*What the task asks:*
Nothing but the lines from the one with "SW103: switch (VDD, X2) -> none" through the last line of the entries below should appear in the copy, please, and no pictures.

*Entries supplied:*
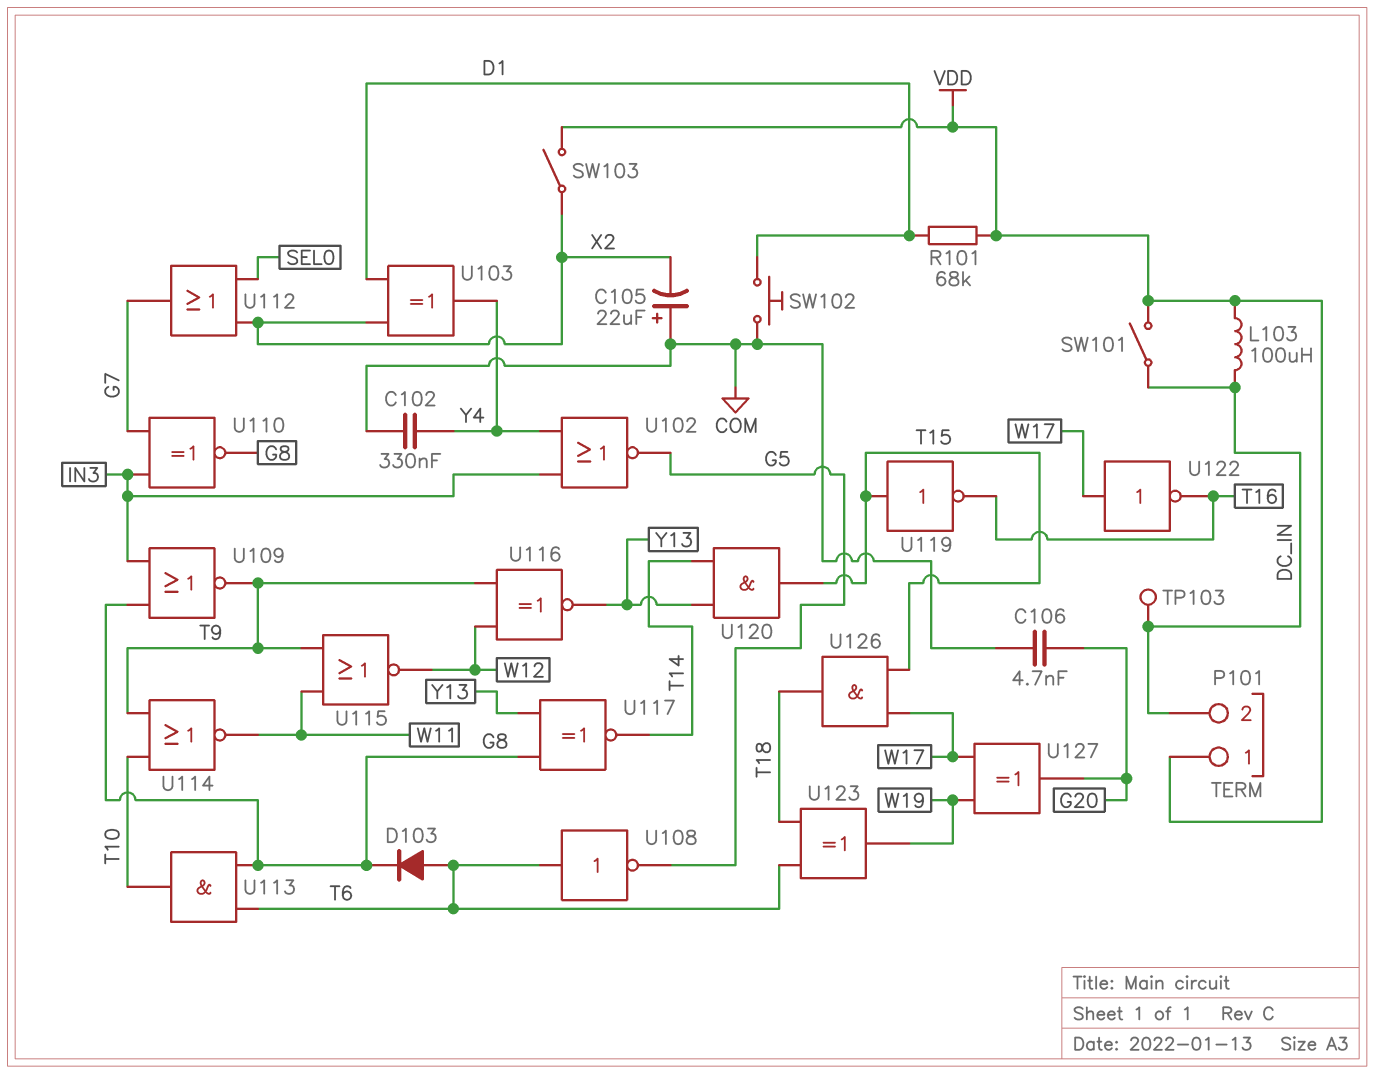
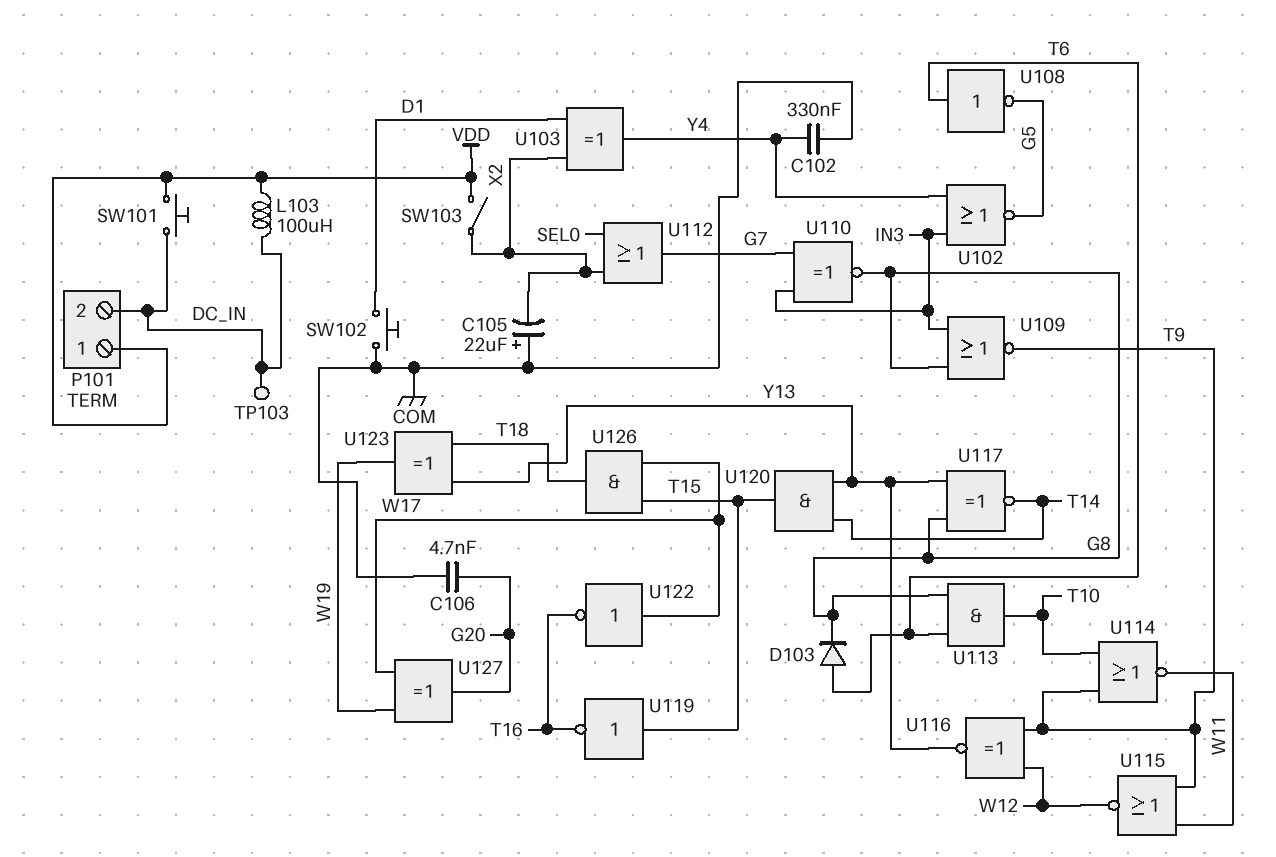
R101: 68k (D1, VDD) -> none
SW101: switch (DC_IN, VDD) -> button (DC_IN, VDD)
U123: XOR (in T6, in T18, out W19) -> XOR (in T18, in Y13, out W19)

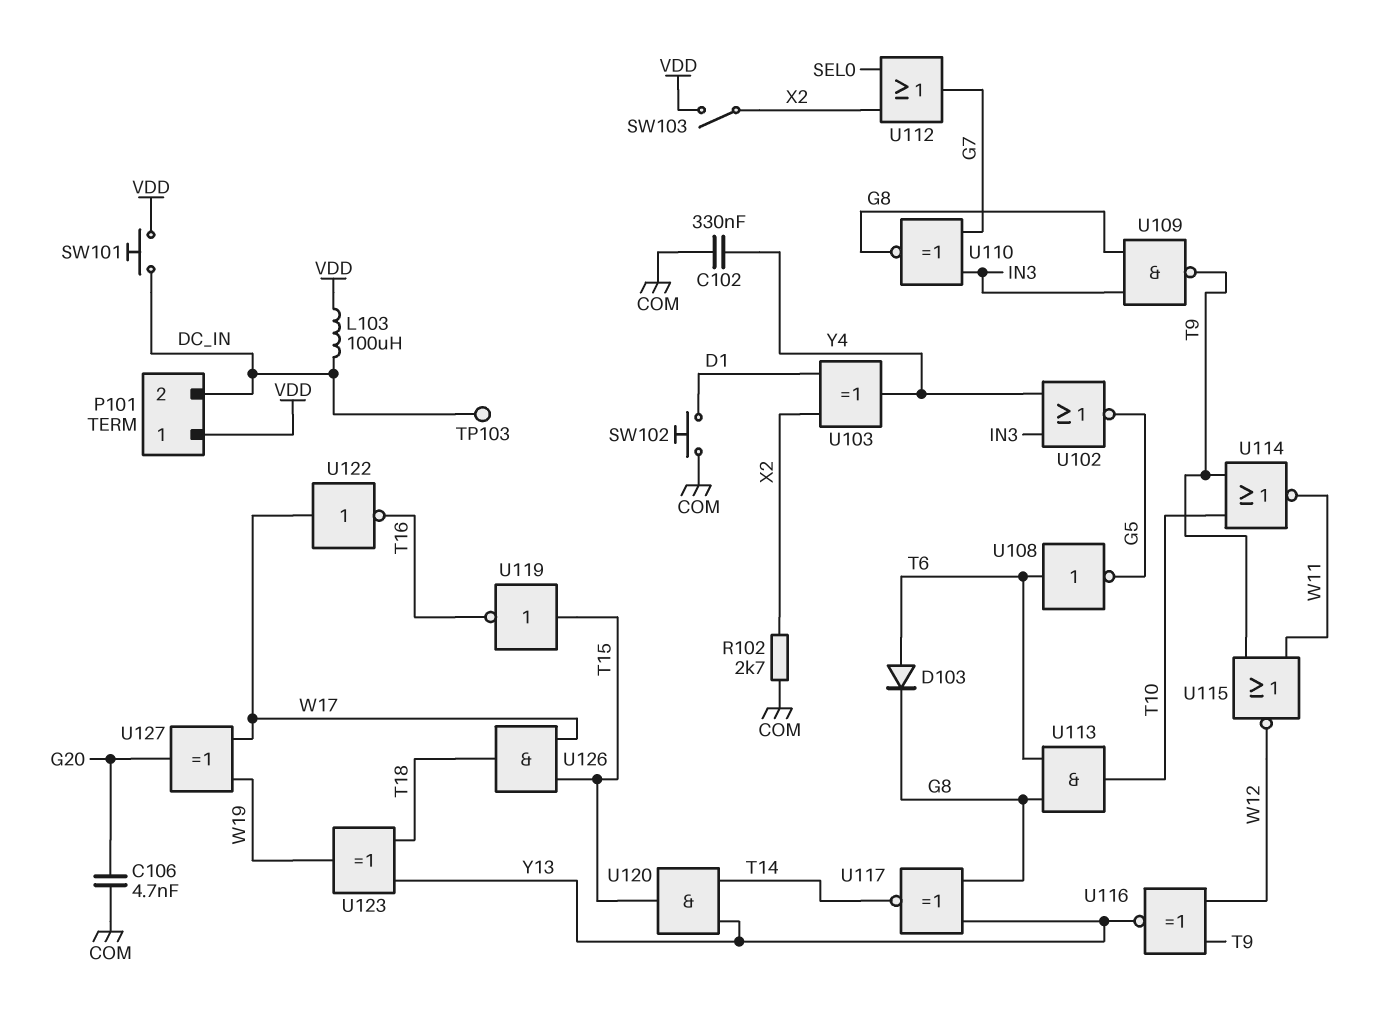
C105: 22uF (plus COM, minus X2) -> none
R102: none -> 2.7k (COM, X2)
U109: NOR (in G8, in IN3, out T9) -> NAND (in G8, in IN3, out T9)

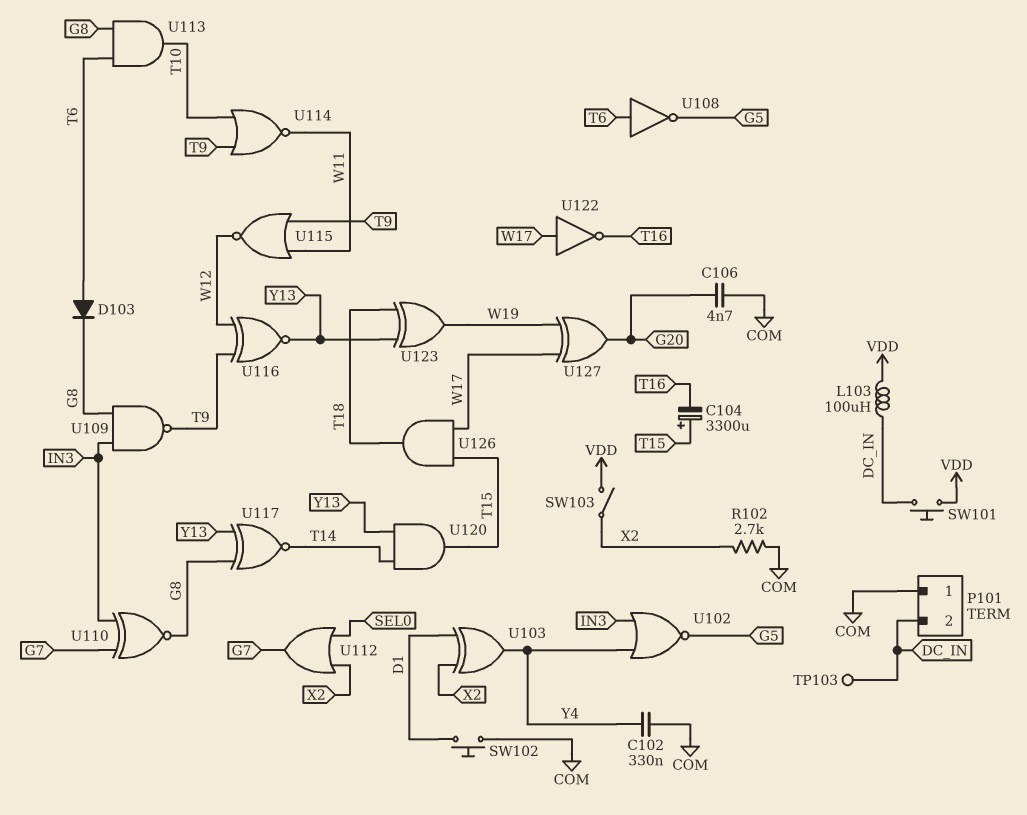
C104: none -> 3300uF (plus T15, minus T16)
P101 pin 1: VDD -> COM
U119: NOT (in T15, out T16) -> none

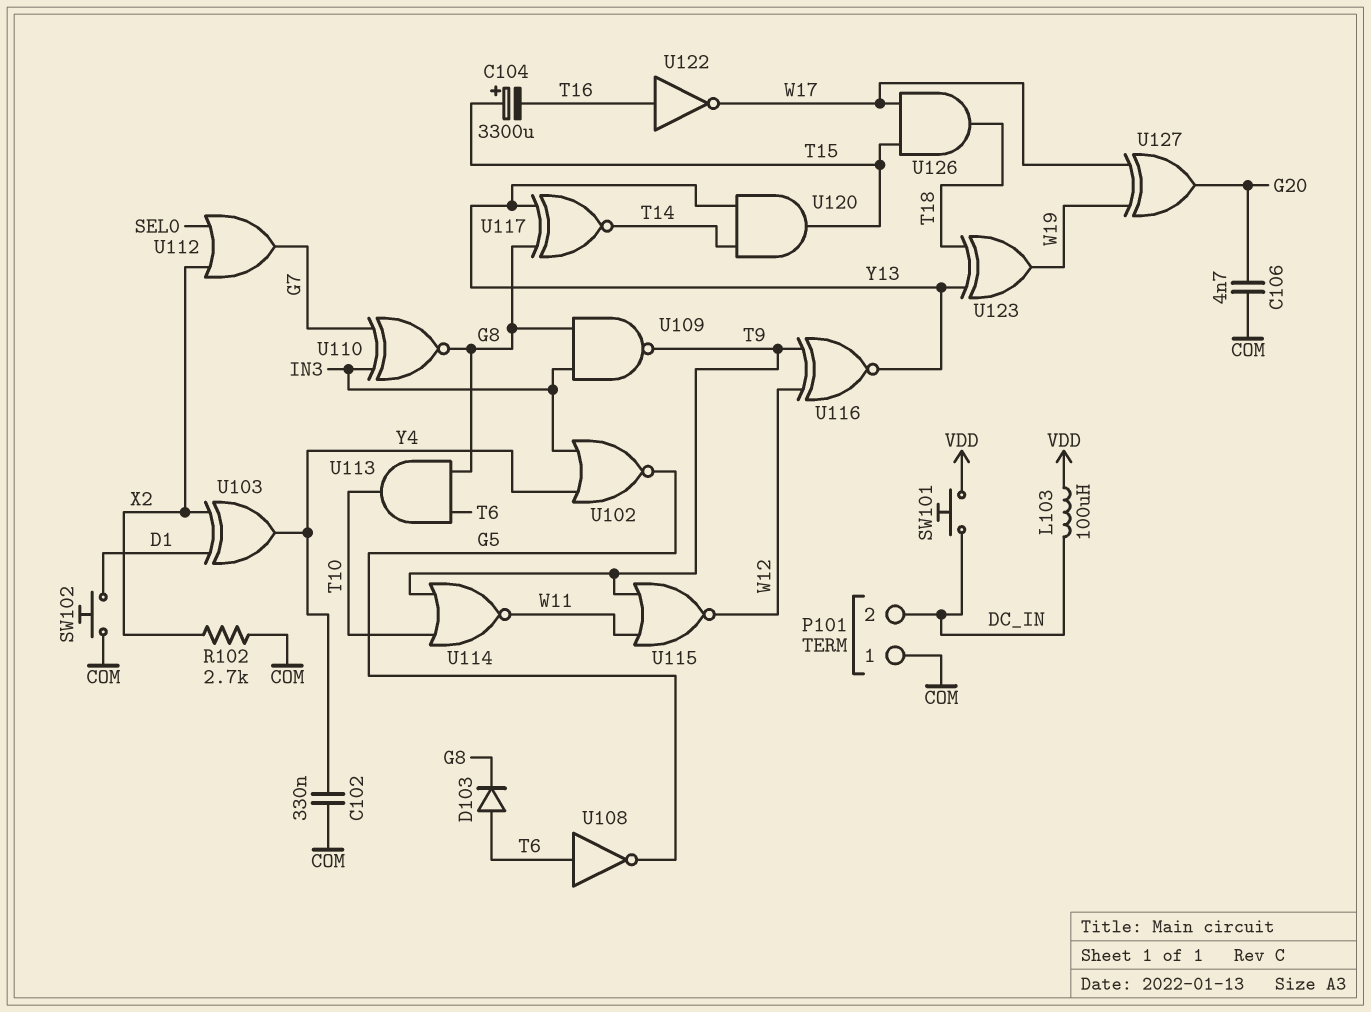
SW103: switch (VDD, X2) -> none
TP103: test point (DC_IN) -> none
U122: NOT (in W17, out T16) -> NOT (in T16, out W17)

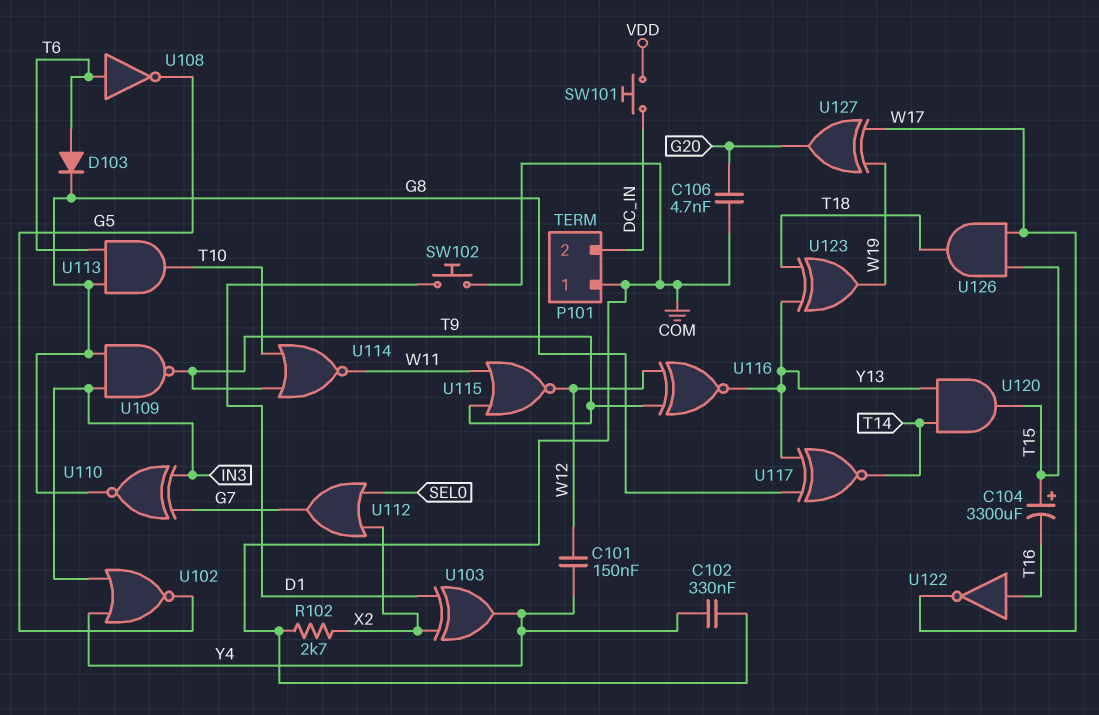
C101: none -> 150nF (W12, Y4)
L103: 100uH (DC_IN, VDD) -> none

*Task result:*
SW103: switch (VDD, X2) -> none
TP103: test point (DC_IN) -> none
U122: NOT (in W17, out T16) -> NOT (in T16, out W17)

C101: none -> 150nF (W12, Y4)
L103: 100uH (DC_IN, VDD) -> none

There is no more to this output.